## Extracted material
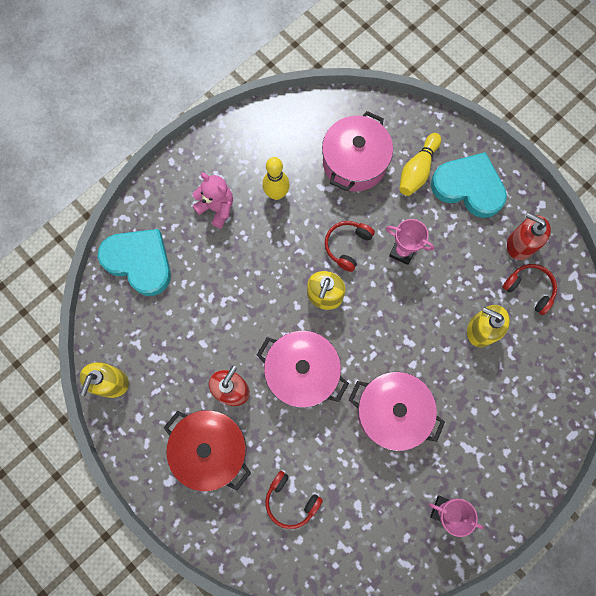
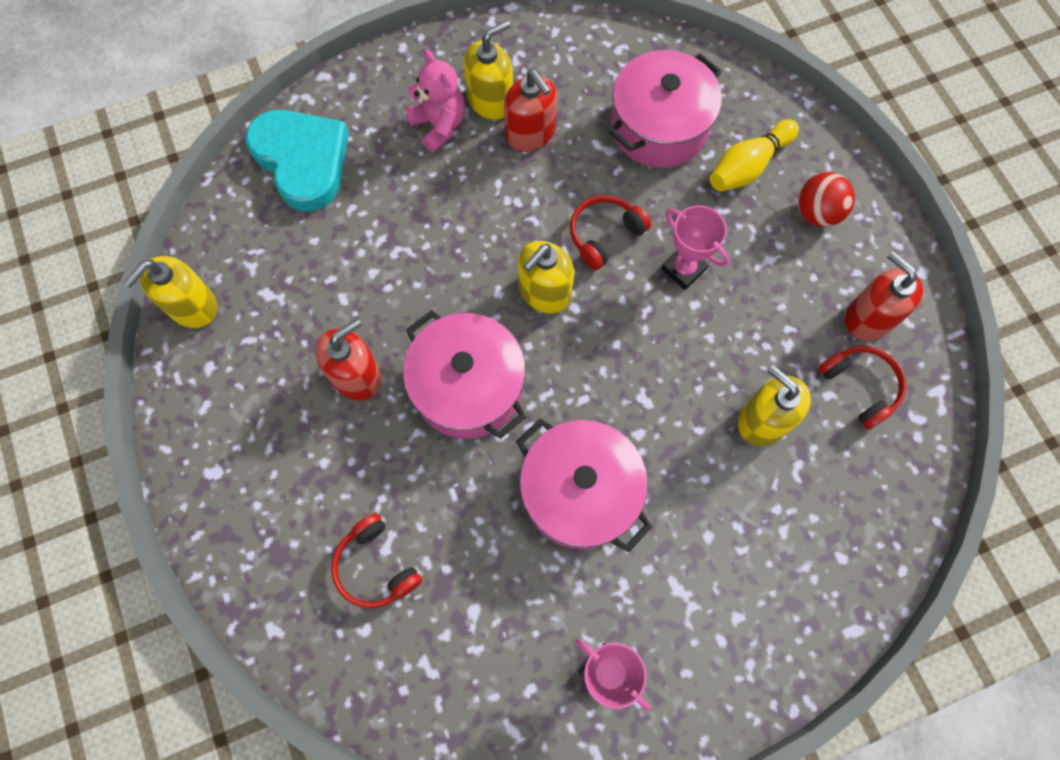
camera: 20 degrees right, 5 degrees down
(211, 449) = (291, 449): red pot -> none
(243, 180) = (490, 101): none -> yellow soap dispenser
(276, 194) = (530, 133): yellow bowling pin -> red soap dispenser
(468, 187) = (816, 213): turquoise heart -> red ball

## Brief
Copy the records exactly; no image should appear in the result.

## Exercise answer
camera: 20 degrees right, 5 degrees down
(211, 449) = (291, 449): red pot -> none
(243, 180) = (490, 101): none -> yellow soap dispenser
(276, 194) = (530, 133): yellow bowling pin -> red soap dispenser
(468, 187) = (816, 213): turquoise heart -> red ball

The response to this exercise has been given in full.